■ Directions for this task: From the first line to the last, set down the material exactly and drop every picture.

Data for processing START

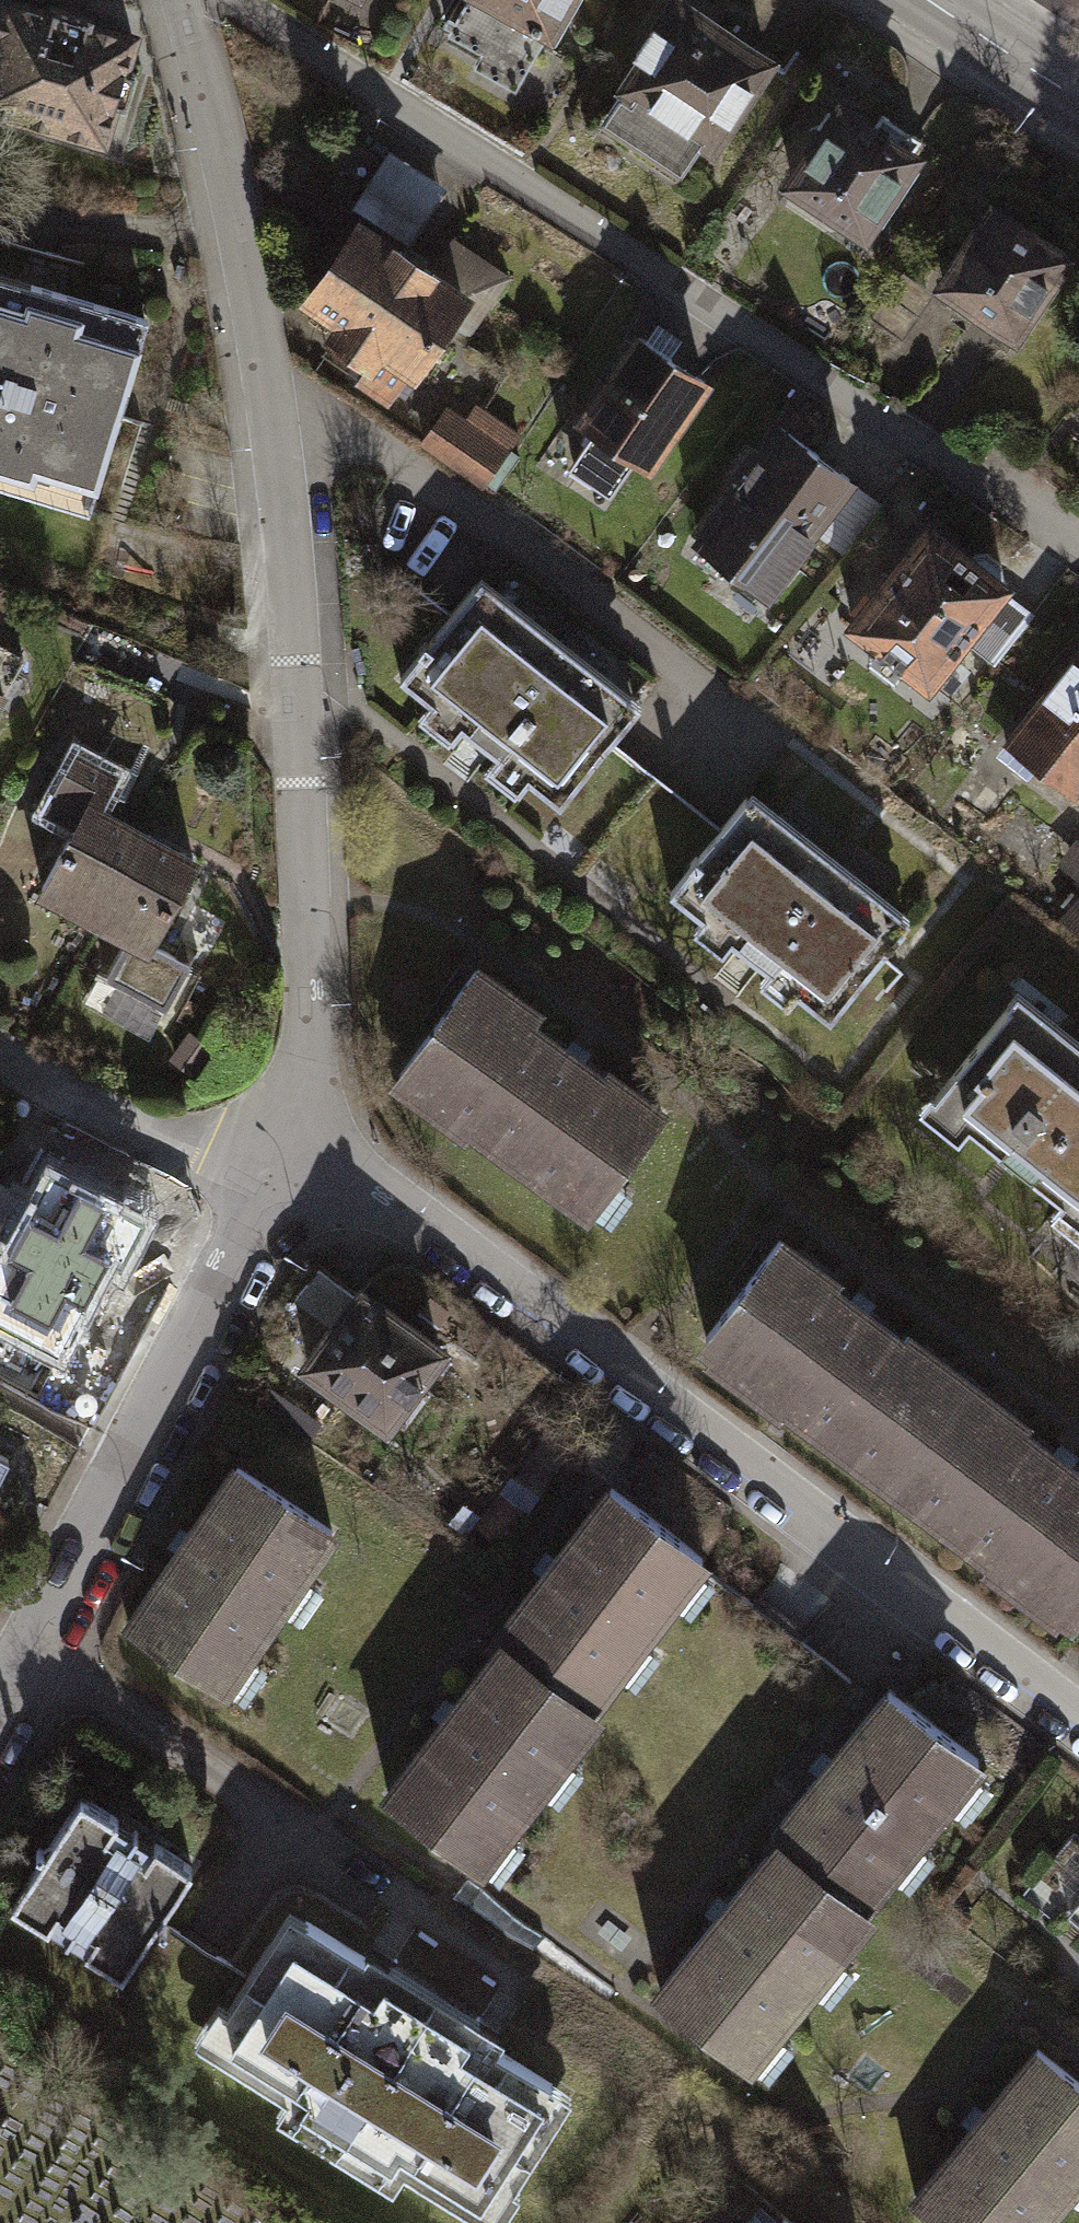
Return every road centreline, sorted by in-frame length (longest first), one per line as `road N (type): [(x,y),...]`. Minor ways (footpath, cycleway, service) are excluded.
road 1 (residential): [(180,0),(241,236),(271,404),(297,902),(297,1075),(284,1162)]
road 2 (residential): [(232,0),(1078,552)]
road 3 (residential): [(1078,1711),(456,1236),(284,1162)]
road 4 (residential): [(284,1162),(0,1695)]
road 5 (residential): [(284,1162),(199,1147),(108,1117),(0,1059)]
road 6 (tertiary): [(941,0),(1078,89)]

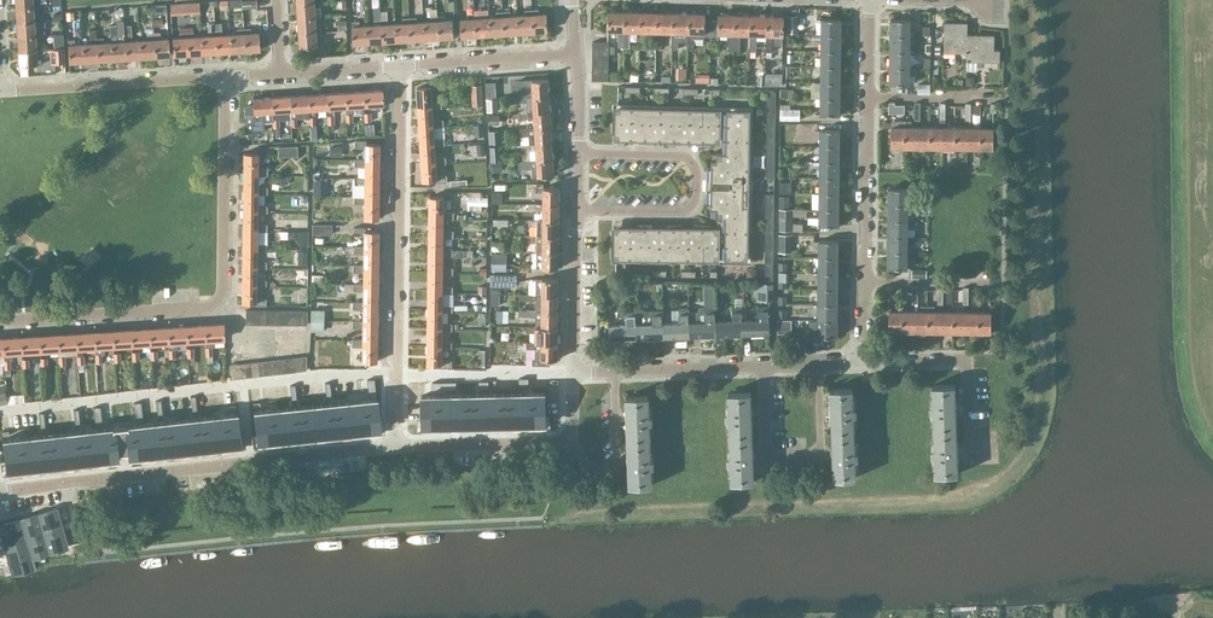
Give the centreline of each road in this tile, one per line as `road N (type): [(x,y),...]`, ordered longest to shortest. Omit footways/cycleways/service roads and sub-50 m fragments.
road 1 (residential): [(0,320),(210,306),(218,298),(224,77)]
road 2 (residential): [(11,491),(396,446)]
road 3 (residential): [(396,446),(400,65)]
road 4 (residential): [(574,372),(576,54)]
road 5 (residential): [(818,363),(821,454),(767,456),(763,366)]
road 6 (residential): [(0,91),(224,77)]
road 7 (residential): [(985,448),(970,449),(967,358),(890,361)]
road 8 (residential): [(866,281),(868,98)]
road 9 (residential): [(396,446),(573,441)]
road 10 (residential): [(400,65),(576,54)]
road 11 (residential): [(573,441),(590,468),(617,467),(614,371)]
road 12 (residential): [(614,371),(763,366)]
road 13 (residential): [(983,275),(983,282),(866,281)]
road 14 (residential): [(279,73),(400,65)]
road 15 (residential): [(868,98),(988,95)]

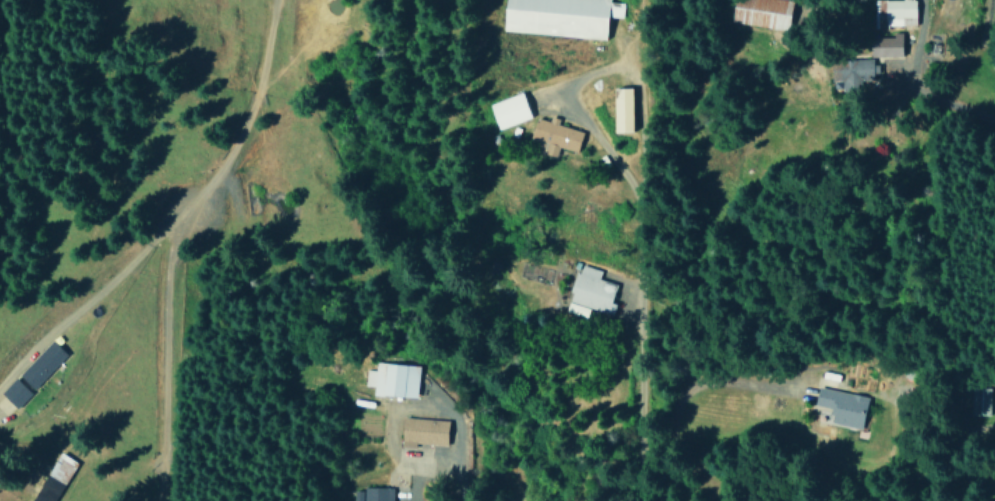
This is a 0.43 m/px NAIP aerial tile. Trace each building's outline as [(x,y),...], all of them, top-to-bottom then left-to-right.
[(608,0),(505,0),(503,31),(606,38),(608,0)] [(731,22),(788,30),(792,0),(734,0),(731,22)] [(874,26),(915,25),(915,0),(874,0),(874,26)] [(901,32),(893,33),(893,37),(870,38),(870,56),(902,55),(901,32)] [(842,91),(860,91),(860,79),(876,79),(876,59),(831,59),(831,79),(842,80),(842,91)] [(633,131),(631,87),(614,87),(615,131),(633,131)] [(497,129),(530,118),(521,92),(488,103),(497,129)] [(559,146),(576,152),(583,130),(549,120),(549,121),(536,117),(529,139),(541,142),(539,152),(556,157),(559,146)] [(616,283),(598,279),(600,270),(578,264),(565,311),(587,316),(589,309),(611,315),(615,303),(611,302),(616,283)] [(66,355),(51,340),(19,375),(33,389),(66,355)] [(418,365),(375,362),(374,370),(365,369),(364,385),(373,386),(372,395),(416,397),(418,365)] [(14,377),(0,393),(16,408),(31,392),(14,377)] [(861,429),(868,397),(818,387),(814,405),(832,409),(829,422),(861,429)] [(971,387),(970,414),(989,415),(990,388),(971,387)] [(446,446),(447,420),(402,417),(400,446),(414,447),(414,444),(446,446)] [(77,463),(60,452),(30,500),(54,500),(77,463)] [(362,487),(362,490),(353,490),(353,500),(392,500),(392,487),(362,487)]
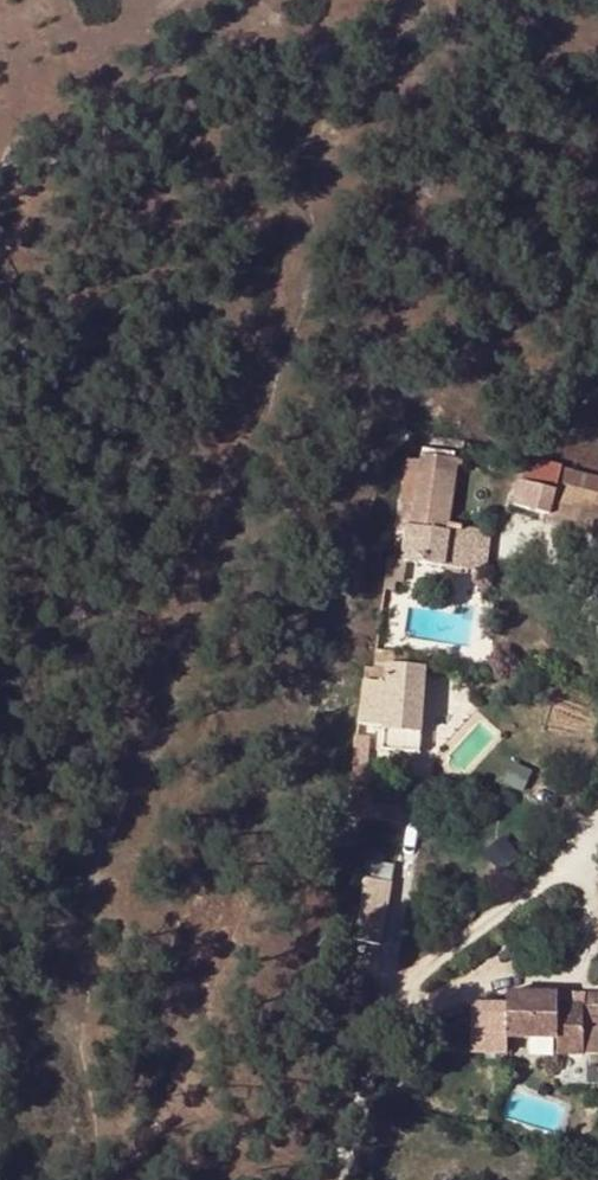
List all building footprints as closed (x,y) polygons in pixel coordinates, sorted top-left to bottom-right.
[(423,454),(421,463),(451,467),(458,468),(461,469),(462,460),(423,454)] [(402,543),(401,563),(458,569),(468,570),(473,535),(448,532),(442,531),(451,467),(421,463),(414,508),(400,507),(396,542),(402,543)] [(442,531),(448,532),(458,468),(451,467),(442,531)] [(558,484),(586,492),(597,495),(597,479),(562,469),(558,484)] [(586,492),(558,484),(556,491),(520,482),(514,506),(547,515),(577,522),(586,492)] [(586,492),(577,522),(597,527),(597,495),(586,492)] [(547,515),(545,522),(597,535),(597,527),(577,522),(547,515)] [(473,535),(468,570),(484,572),(489,537),(473,535)] [(401,563),(387,561),(385,561),(383,590),(388,590),(389,582),(398,583),(401,563)] [(390,655),(375,652),(374,665),(387,667),(389,667),(389,663),(390,655)] [(389,667),(387,667),(382,730),(419,733),(425,670),(389,667)] [(419,733),(382,730),(380,750),(418,754),(419,733)] [(513,762),(502,784),(523,794),(533,771),(513,762)] [(377,768),(363,766),(360,792),(357,821),(407,827),(410,798),(374,794),(377,768)] [(366,861),(366,876),(397,876),(397,860),(366,861)] [(388,943),(396,880),(364,876),(357,940),(388,943)] [(505,1039),(557,1040),(556,1056),(583,1057),(583,1054),(597,1054),(597,992),(583,991),(583,1004),(557,1003),(557,993),(506,992),(505,1039)] [(586,1065),(585,1082),(597,1083),(597,1066),(586,1065)]
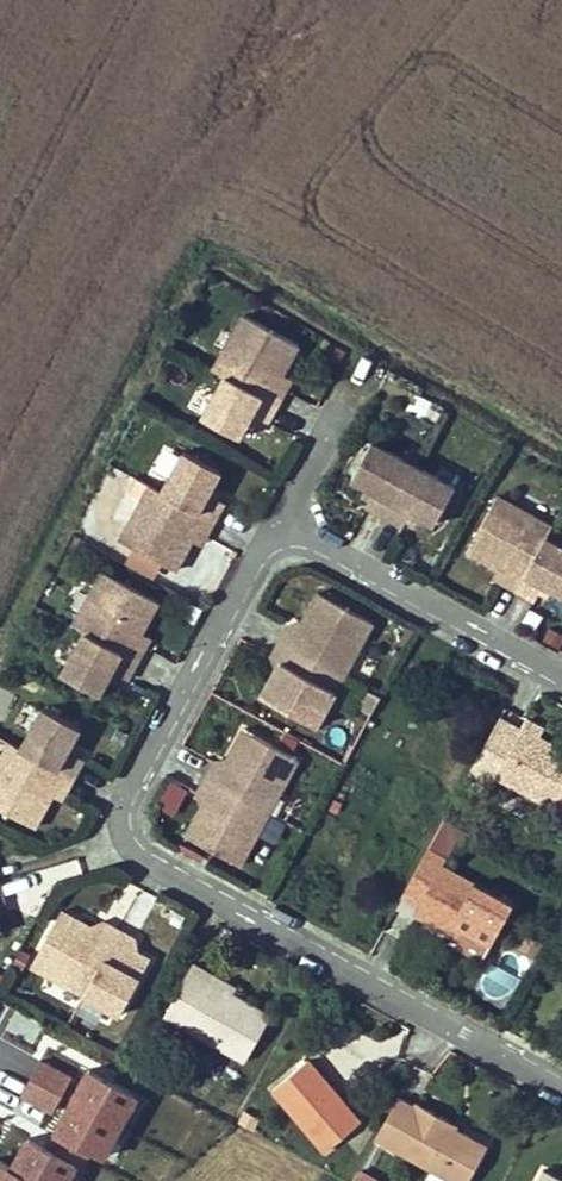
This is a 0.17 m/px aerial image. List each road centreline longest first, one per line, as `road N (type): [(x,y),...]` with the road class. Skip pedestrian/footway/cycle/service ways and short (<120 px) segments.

Data for processing END

■ Problem solution:
Return every road centreline, sorted by in-frame length (longest first), one per line as `road N (type): [(x,y),...]`. Minor ways (footpath, cycleway, service) are excluded.
road 1 (residential): [(180,0),(241,236),(271,404),(297,902),(297,1075),(284,1162)]
road 2 (residential): [(232,0),(1078,552)]
road 3 (residential): [(1078,1711),(456,1236),(284,1162)]
road 4 (residential): [(284,1162),(0,1695)]
road 5 (residential): [(284,1162),(199,1147),(108,1117),(0,1059)]
road 6 (tertiary): [(941,0),(1078,89)]

Give the centreline of each road in this tile, one per line as `road N (type): [(x,y),...]`, ordered longest to shortest. Omit footways/cycleways/service roads and sub-50 m fragments.
road 1 (residential): [(0,320),(210,306),(218,298),(224,77)]
road 2 (residential): [(11,491),(396,446)]
road 3 (residential): [(396,446),(400,65)]
road 4 (residential): [(574,372),(576,54)]
road 5 (residential): [(818,363),(821,454),(767,456),(763,366)]
road 6 (residential): [(0,91),(224,77)]
road 7 (residential): [(985,448),(970,449),(967,358),(890,361)]
road 8 (residential): [(866,281),(868,98)]
road 9 (residential): [(396,446),(573,441)]
road 10 (residential): [(400,65),(576,54)]
road 11 (residential): [(573,441),(590,468),(617,467),(614,371)]
road 12 (residential): [(614,371),(763,366)]
road 13 (residential): [(983,275),(983,282),(866,281)]
road 14 (residential): [(279,73),(400,65)]
road 15 (residential): [(868,98),(988,95)]

This is a 0.43 m/px NAIP aerial tile. Trace each building's outline as [(x,y),...], all of them, top-to-bottom then left-to-right.
[(608,0),(505,0),(503,31),(606,38),(608,0)] [(731,22),(788,30),(792,0),(734,0),(731,22)] [(874,26),(915,25),(915,0),(874,0),(874,26)] [(901,32),(893,33),(893,37),(870,38),(870,56),(902,55),(901,32)] [(842,91),(860,91),(860,79),(876,79),(876,59),(831,59),(831,79),(842,80),(842,91)] [(633,131),(631,87),(614,87),(615,131),(633,131)] [(497,129),(530,118),(521,92),(488,103),(497,129)] [(559,146),(576,152),(583,130),(549,120),(549,121),(536,117),(529,139),(541,142),(539,152),(556,157),(559,146)] [(616,283),(598,279),(600,270),(578,264),(565,311),(587,316),(589,309),(611,315),(615,303),(611,302),(616,283)] [(66,355),(51,340),(19,375),(33,389),(66,355)] [(418,365),(375,362),(374,370),(365,369),(364,385),(373,386),(372,395),(416,397),(418,365)] [(14,377),(0,393),(16,408),(31,392),(14,377)] [(861,429),(868,397),(818,387),(814,405),(832,409),(829,422),(861,429)] [(971,387),(970,414),(989,415),(990,388),(971,387)] [(446,446),(447,420),(402,417),(400,446),(414,447),(414,444),(446,446)] [(77,463),(60,452),(30,500),(54,500),(77,463)] [(362,487),(362,490),(353,490),(353,500),(392,500),(392,487),(362,487)]
List all building footprints as closed (x,y) polygons in pixel coordinates, sorted top-left to bottom-right.
[(423,454),(421,463),(451,467),(458,468),(461,469),(462,460),(423,454)] [(402,543),(401,563),(458,569),(468,570),(473,535),(448,532),(442,531),(451,467),(421,463),(414,508),(400,507),(396,542),(402,543)] [(442,531),(448,532),(458,468),(451,467),(442,531)] [(558,484),(586,492),(597,495),(597,479),(562,469),(558,484)] [(586,492),(558,484),(556,491),(520,482),(514,506),(547,515),(577,522),(586,492)] [(586,492),(577,522),(597,527),(597,495),(586,492)] [(547,515),(545,522),(597,535),(597,527),(577,522),(547,515)] [(473,535),(468,570),(484,572),(489,537),(473,535)] [(401,563),(387,561),(385,561),(383,590),(388,590),(389,582),(398,583),(401,563)] [(390,655),(375,652),(374,665),(387,667),(389,667),(389,663),(390,655)] [(389,667),(387,667),(382,730),(419,733),(425,670),(389,667)] [(419,733),(382,730),(380,750),(418,754),(419,733)] [(513,762),(502,784),(523,794),(533,771),(513,762)] [(377,768),(363,766),(360,792),(357,821),(407,827),(410,798),(374,794),(377,768)] [(366,861),(366,876),(397,876),(397,860),(366,861)] [(388,943),(396,880),(364,876),(357,940),(388,943)] [(505,1039),(557,1040),(556,1056),(583,1057),(583,1054),(597,1054),(597,992),(583,991),(583,1004),(557,1003),(557,993),(506,992),(505,1039)] [(586,1065),(585,1082),(597,1083),(597,1066),(586,1065)]
This is a 0.17 m/px aerial image. List each road centreline longest first, one per line, as `road N (type): [(x,y),...]` with the road class. Skip pedestrian/footway/cycle/service ways and short (<120 px) segments.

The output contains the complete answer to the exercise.